INSTRUCTIONS FOR THE TASK:
Write the data out again exactly, dropping any images it holds.

--- START ---

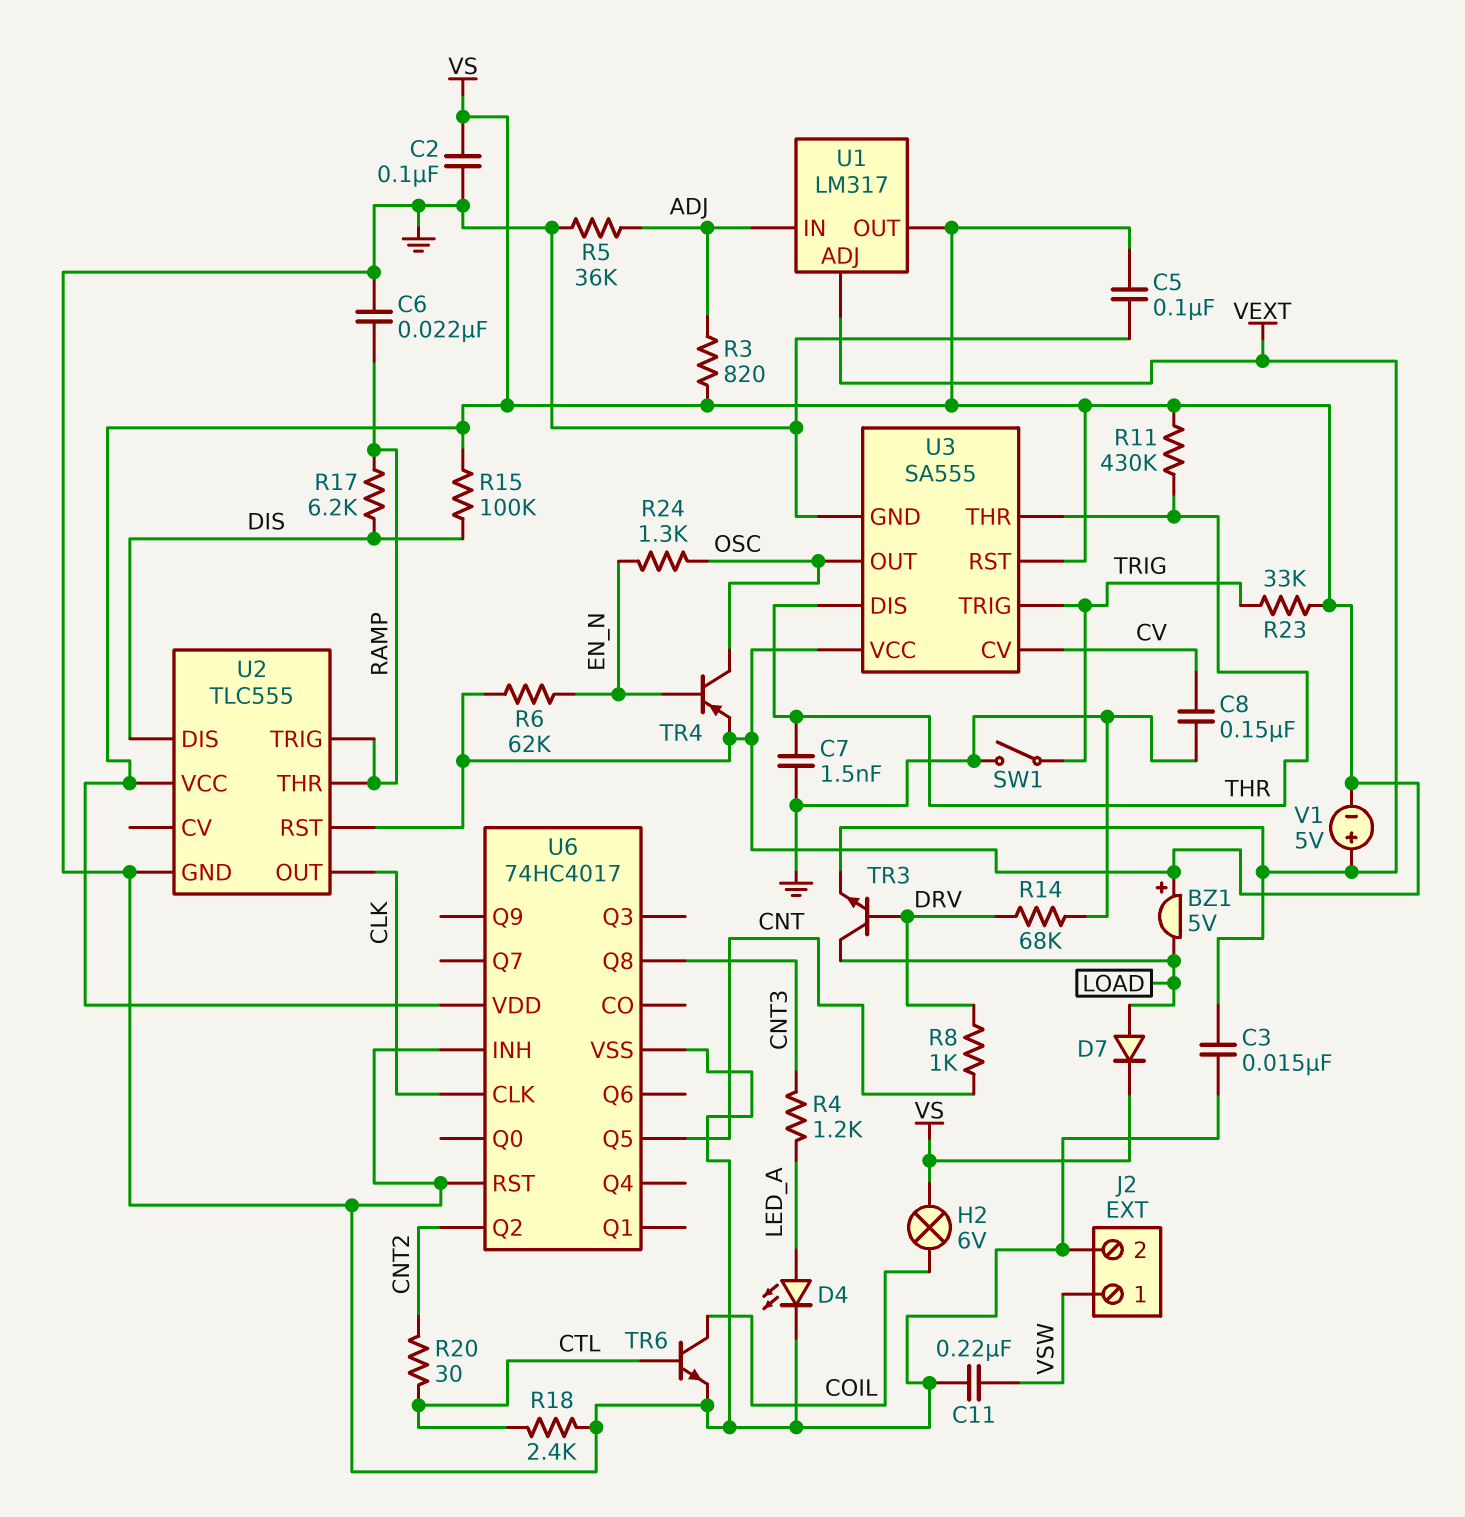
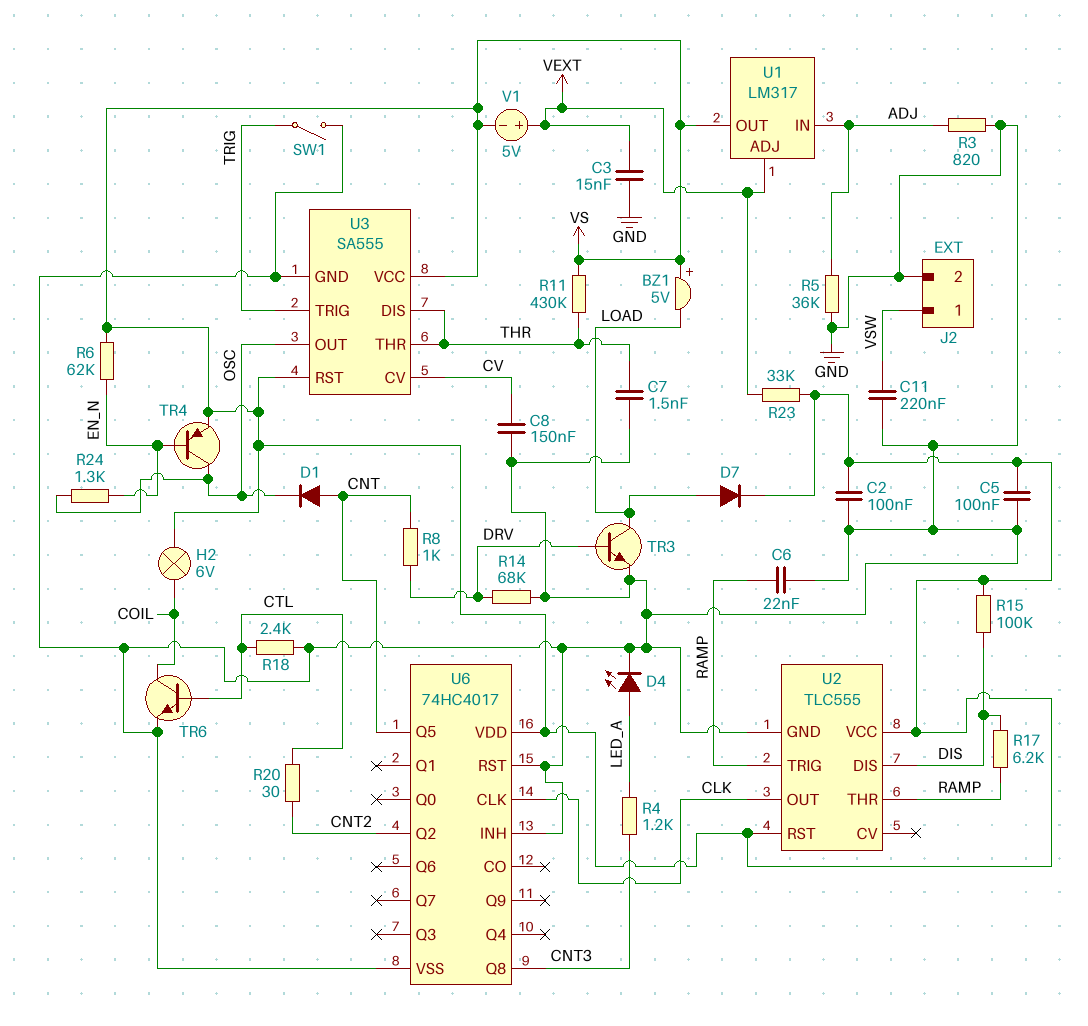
D1: none -> diode (A CNT, K OSC)
R3: 820 (ADJ, VS) -> 820 (ADJ, GND)
R23: 33k (TRIG, VS) -> 33k (VEXT, VS)
TR3: NPN (B DRV, C LOAD, E VEXT) -> NPN (B DRV, C LOAD, E GND)

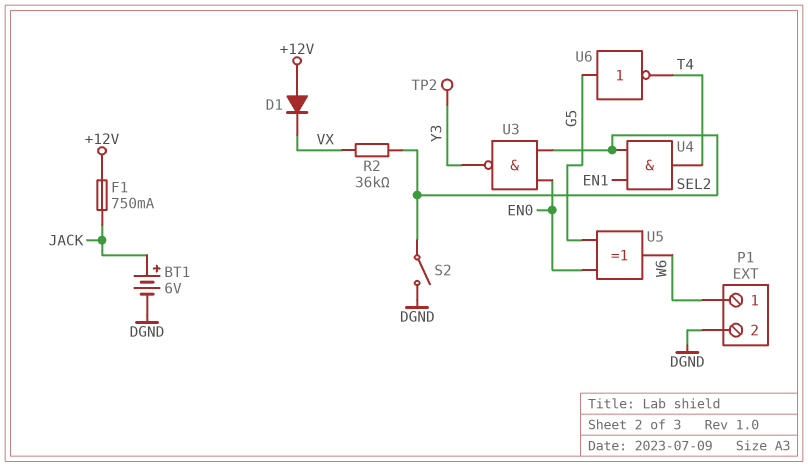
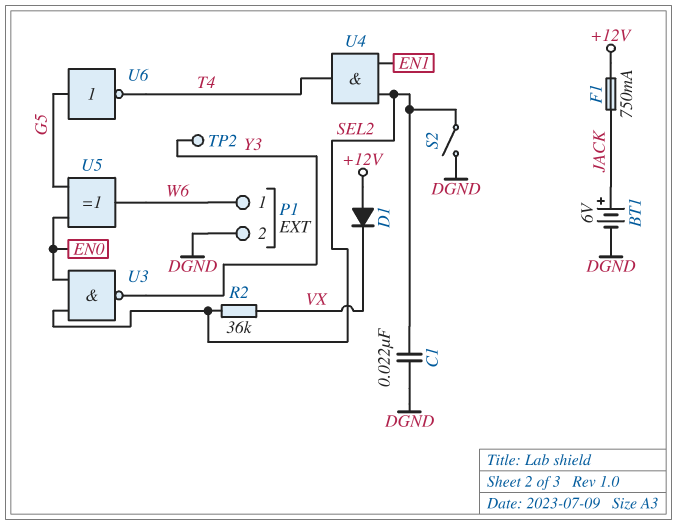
C1: none -> 22nF (DGND, SEL2)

--- END ---

OUTPUT OF THE EXERCISE:
D1: none -> diode (A CNT, K OSC)
R3: 820 (ADJ, VS) -> 820 (ADJ, GND)
R23: 33k (TRIG, VS) -> 33k (VEXT, VS)
TR3: NPN (B DRV, C LOAD, E VEXT) -> NPN (B DRV, C LOAD, E GND)

C1: none -> 22nF (DGND, SEL2)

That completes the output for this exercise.